▸ **ASSIGNMENT**
Write only how many lines in this data include "minus".

***** MATERIALS PROVIDED *****

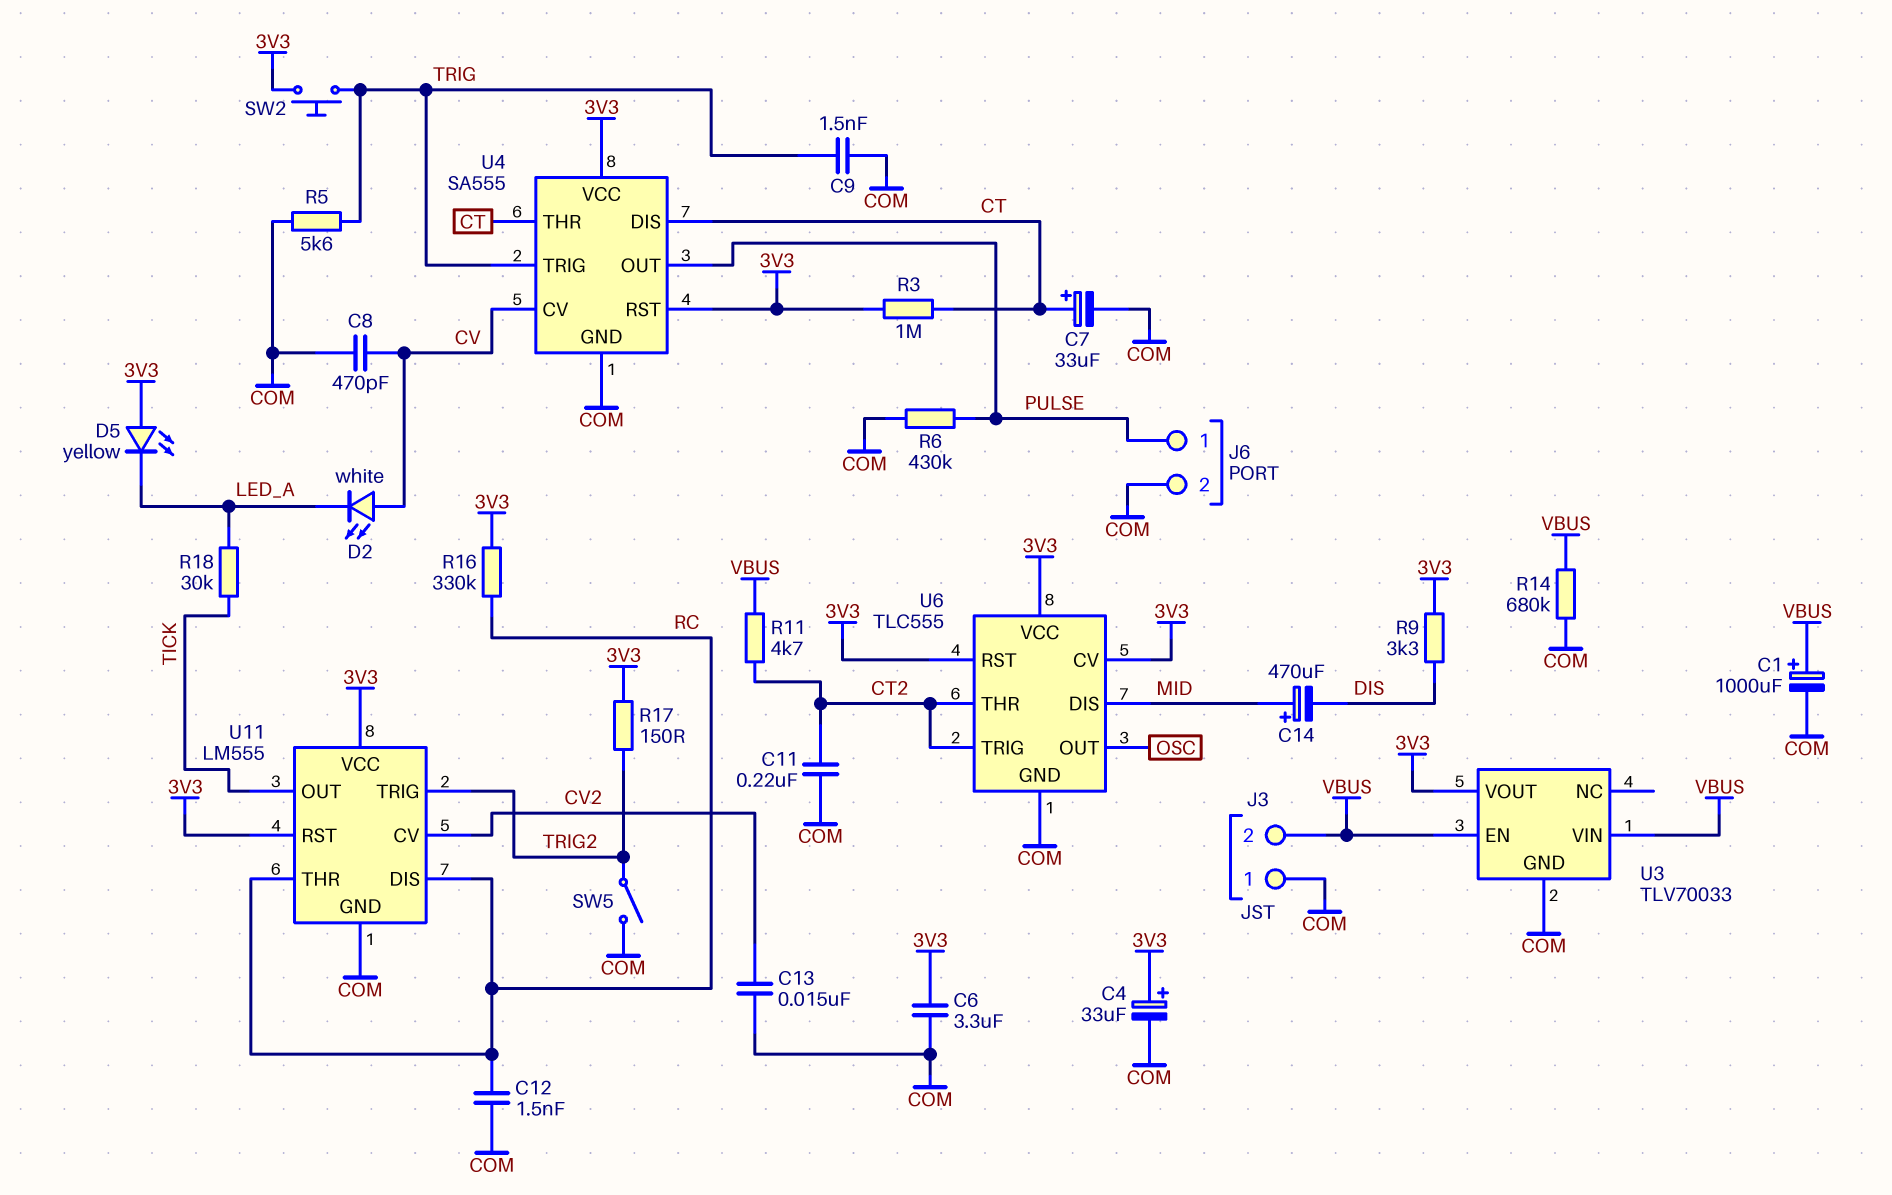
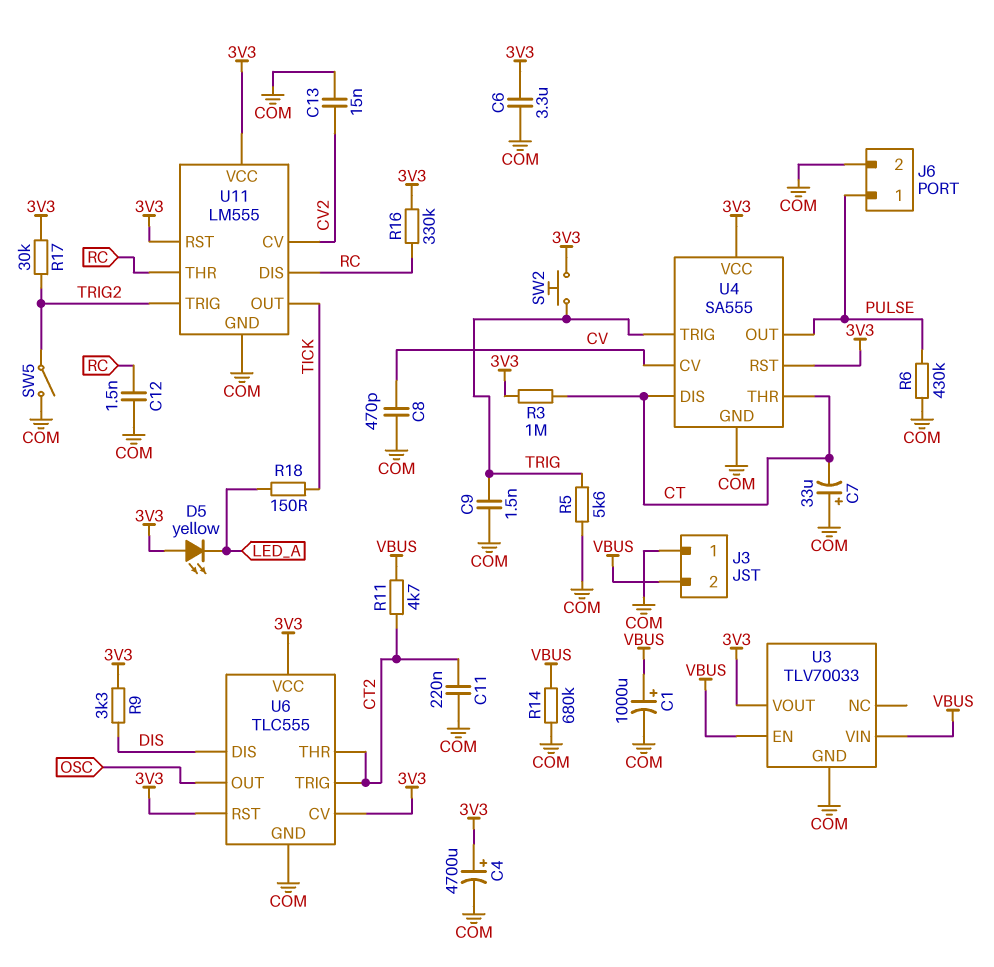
C4: 33uF (plus 3V3, minus COM) -> 4700uF (plus 3V3, minus COM)
C7: 33uF (plus CT, minus COM) -> 33uF (plus COM, minus CT)
C14: 470uF (plus MID, minus DIS) -> none
D2: LED white (A CV, K LED_A) -> none
R17: 150 (3V3, TRIG2) -> 30k (3V3, TRIG2)
R18: 30k (LED_A, TICK) -> 150 (LED_A, TICK)
U6 pin DIS: MID -> DIS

*****

▸ **YOUR RESPONSE**
3